Only the lines from the beginning of the material below through the line with "(233, 259) = (255, 195): blue nut -> none" should be retyped exactly, and pictures are to be skipped.

START Data shown

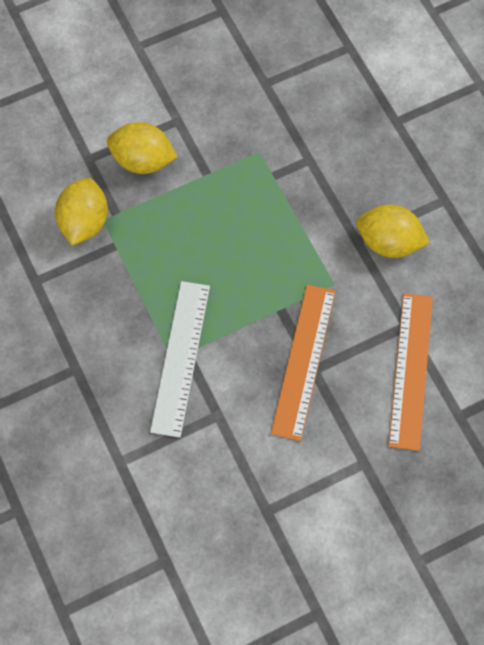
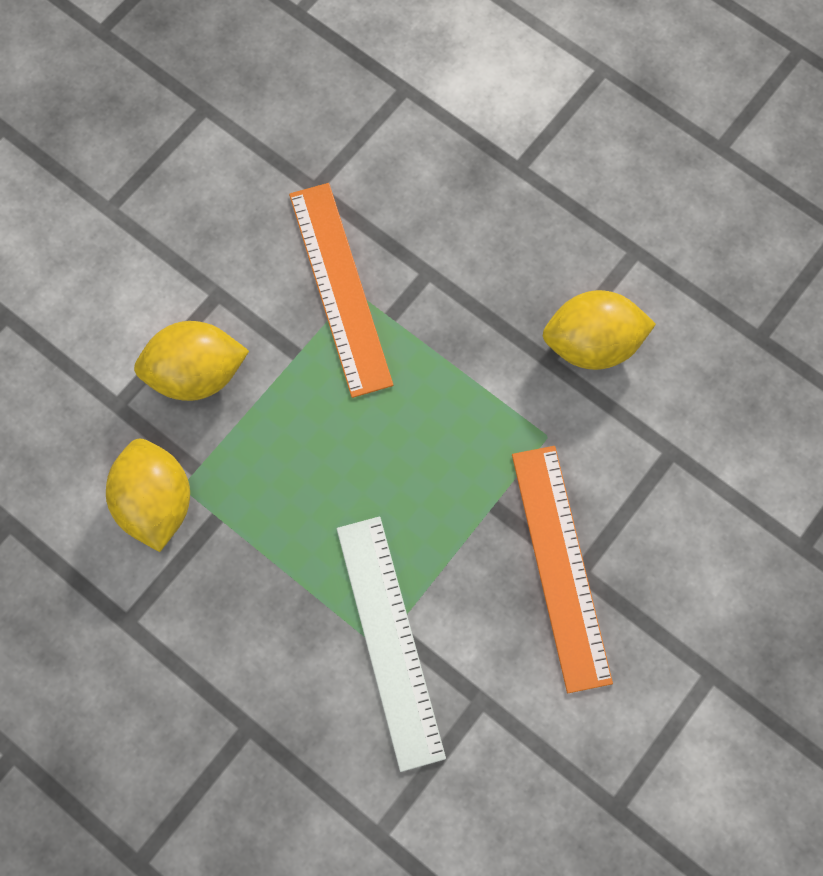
camera: 25 degrees left, 5 degrees up
(410, 370) = (708, 512): orange ruler -> orange ruler (339, 288)

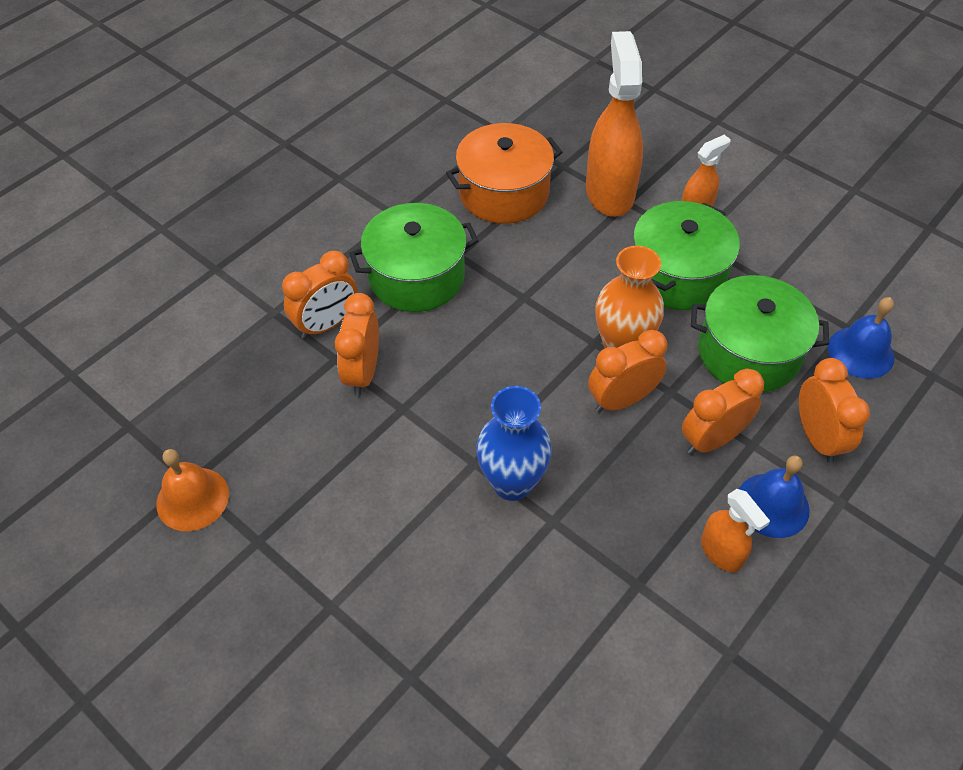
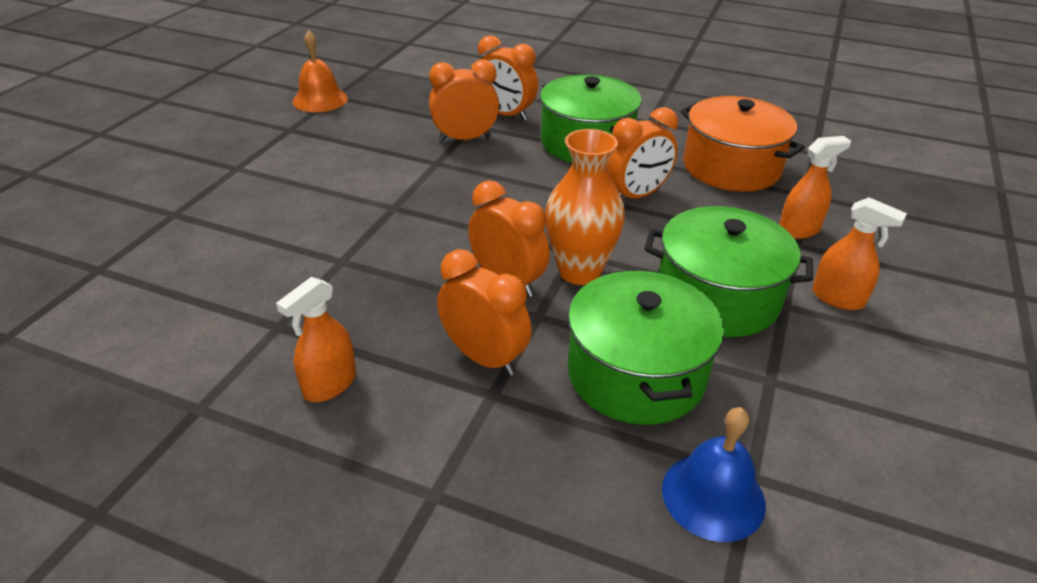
camera: 70 degrees right, 15 degrees down
(512, 483) = (377, 230): blue vase -> none
(609, 192) = (799, 230): orange spray bottle -> orange spray bottle, size x0.52
(772, 505) = (407, 423): blue bell -> none
(817, 438) = (530, 458): orange clock -> orange clock (636, 196)

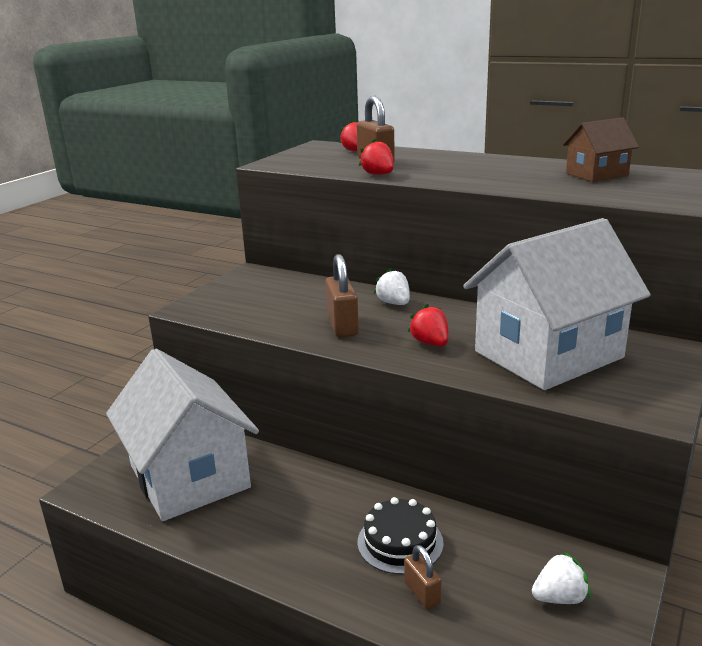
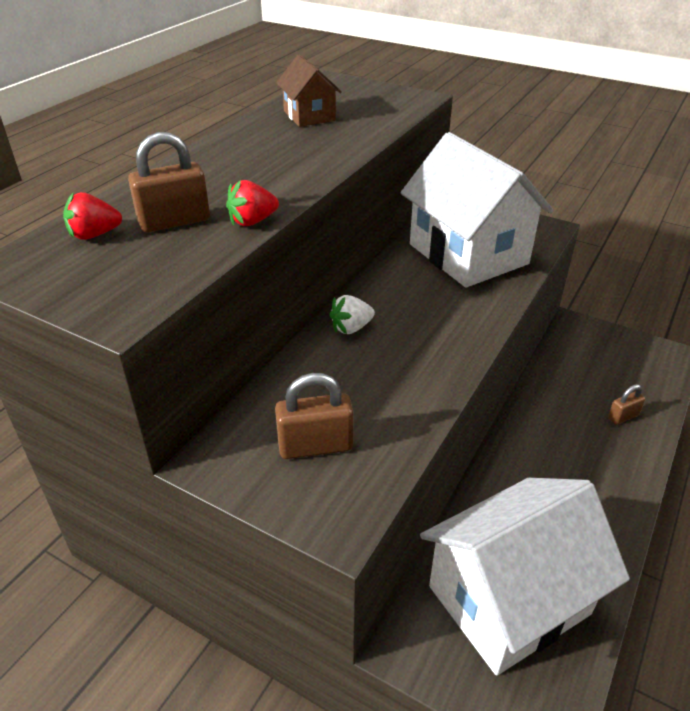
camera: 90 degrees left, 15 degrees up
(342, 326) = (408, 367): brown padlock -> brown padlock (315, 446)
(400, 542) = (572, 425): black cake -> none
(430, 343) = (449, 310): red strawberry -> none
(559, 597) = (604, 353): white strawberry -> none

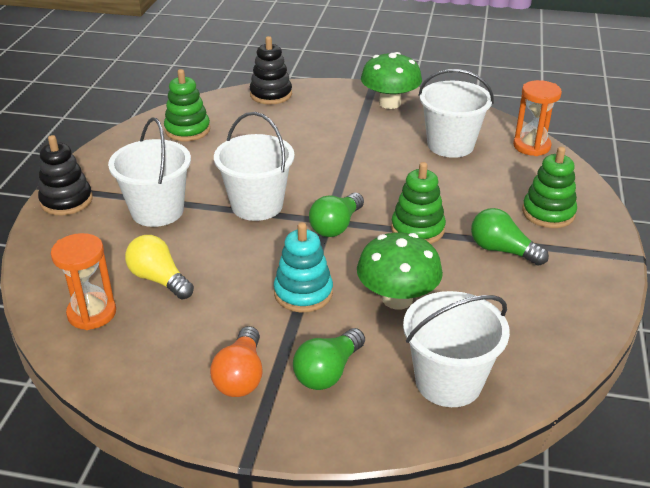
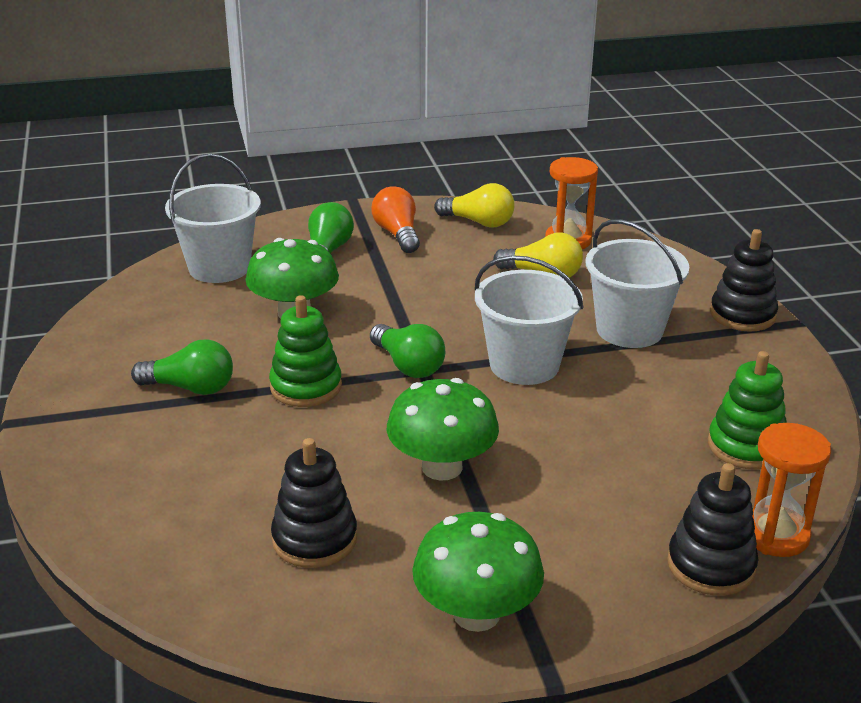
camera: 155 degrees right, 5 degrees down
(145, 368) = (478, 222): none -> yellow light bulb
(303, 293) = (393, 296): turquoise stacking toy -> none
(336, 226) = (408, 365): green light bulb -> green light bulb turned 135 degrees clockwise
(361, 160) = (442, 467): none -> green mushroom
(450, 145) = (314, 539): white bucket -> black stacking toy
(531, 146) = (168, 579): orange hourglass -> orange hourglass (775, 535)
(548, 213) = (132, 454): green stacking toy -> none

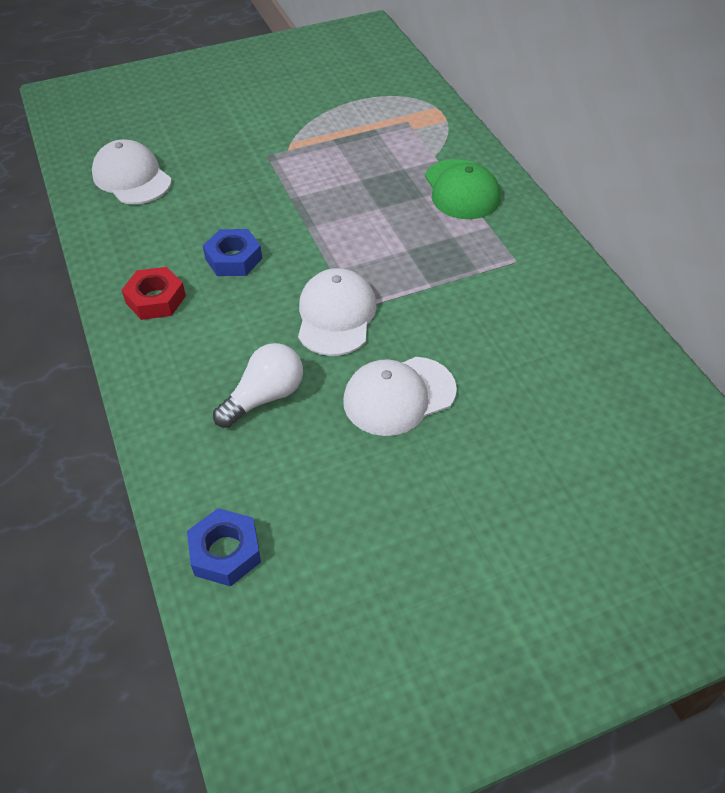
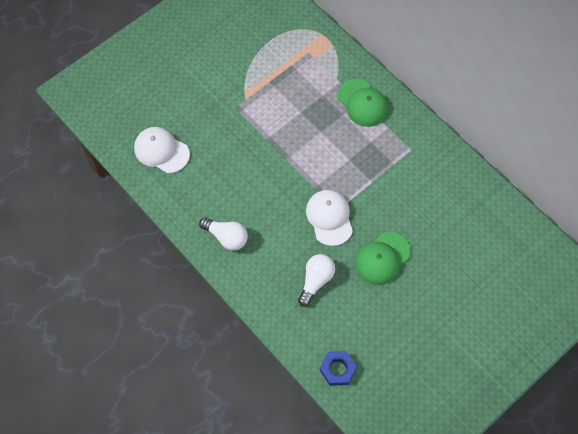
camera: 20 degrees left, 15 degrees up
(156, 299) = (226, 237): red nut -> white light bulb
(233, 259) = (255, 195): blue nut -> none
(399, 396) = (382, 258): white cap -> green cap

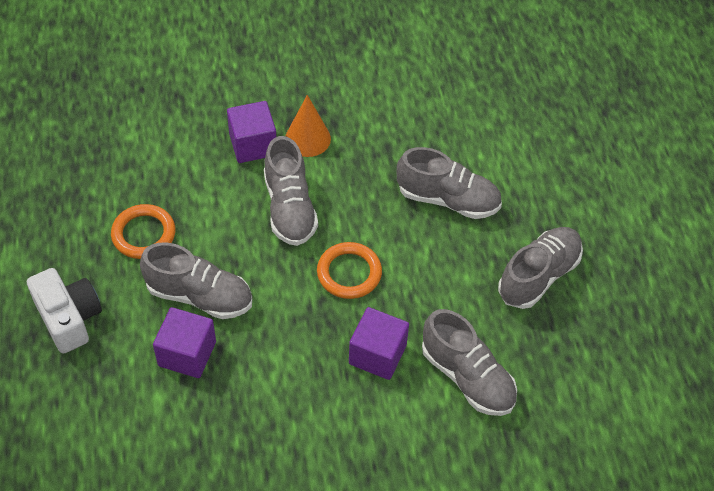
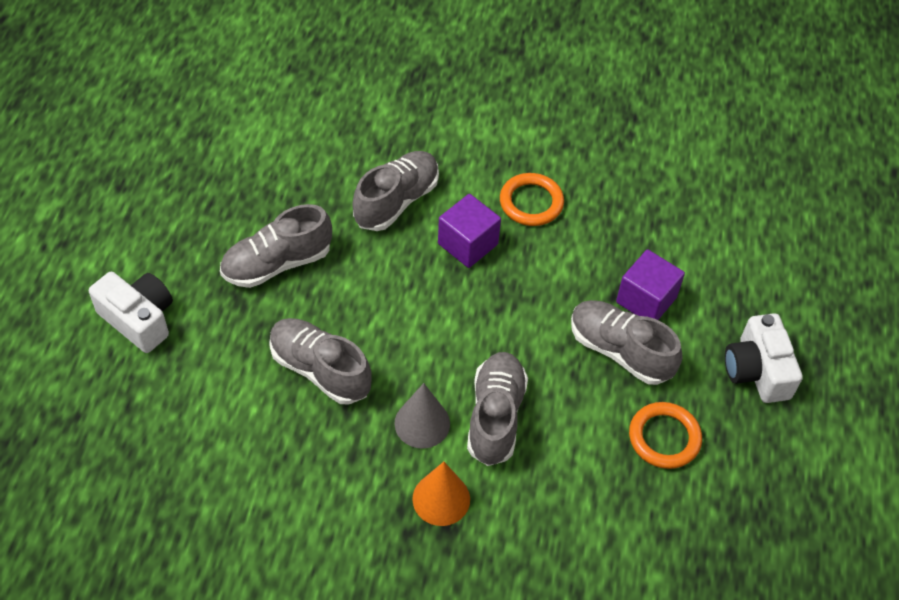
camera: 160 degrees left, 0 degrees up
(253, 145) = (509, 512): purple cube -> none
(346, 185) = (422, 423): none -> grey cone
(349, 273) = (461, 326): orange ring -> orange ring (531, 202)
(467, 377) = (396, 201): grey shoe -> grey shoe turned 60 degrees clockwise
(616, 192) = (139, 319): none -> white camera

END Data shown

Solution —
camera: 25 degrees left, 5 degrees up
(410, 370) = (708, 512): orange ruler -> orange ruler (339, 288)

camera: 70 degrees right, 15 degrees down
(512, 483) = (377, 230): blue vase -> none
(609, 192) = (799, 230): orange spray bottle -> orange spray bottle, size x0.52
(772, 505) = (407, 423): blue bell -> none
(817, 438) = (530, 458): orange clock -> orange clock (636, 196)

camera: 90 degrees left, 15 degrees up
(342, 326) = (408, 367): brown padlock -> brown padlock (315, 446)
(400, 542) = (572, 425): black cake -> none
(430, 343) = (449, 310): red strawberry -> none
(559, 597) = (604, 353): white strawberry -> none

camera: 155 degrees right, 5 degrees down
(145, 368) = (478, 222): none -> yellow light bulb
(303, 293) = (393, 296): turquoise stacking toy -> none
(336, 226) = (408, 365): green light bulb -> green light bulb turned 135 degrees clockwise
(361, 160) = (442, 467): none -> green mushroom
(450, 145) = (314, 539): white bucket -> black stacking toy
(531, 146) = (168, 579): orange hourglass -> orange hourglass (775, 535)
(548, 213) = (132, 454): green stacking toy -> none

camera: 20 degrees left, 15 degrees up
(156, 299) = (226, 237): red nut -> white light bulb
(233, 259) = (255, 195): blue nut -> none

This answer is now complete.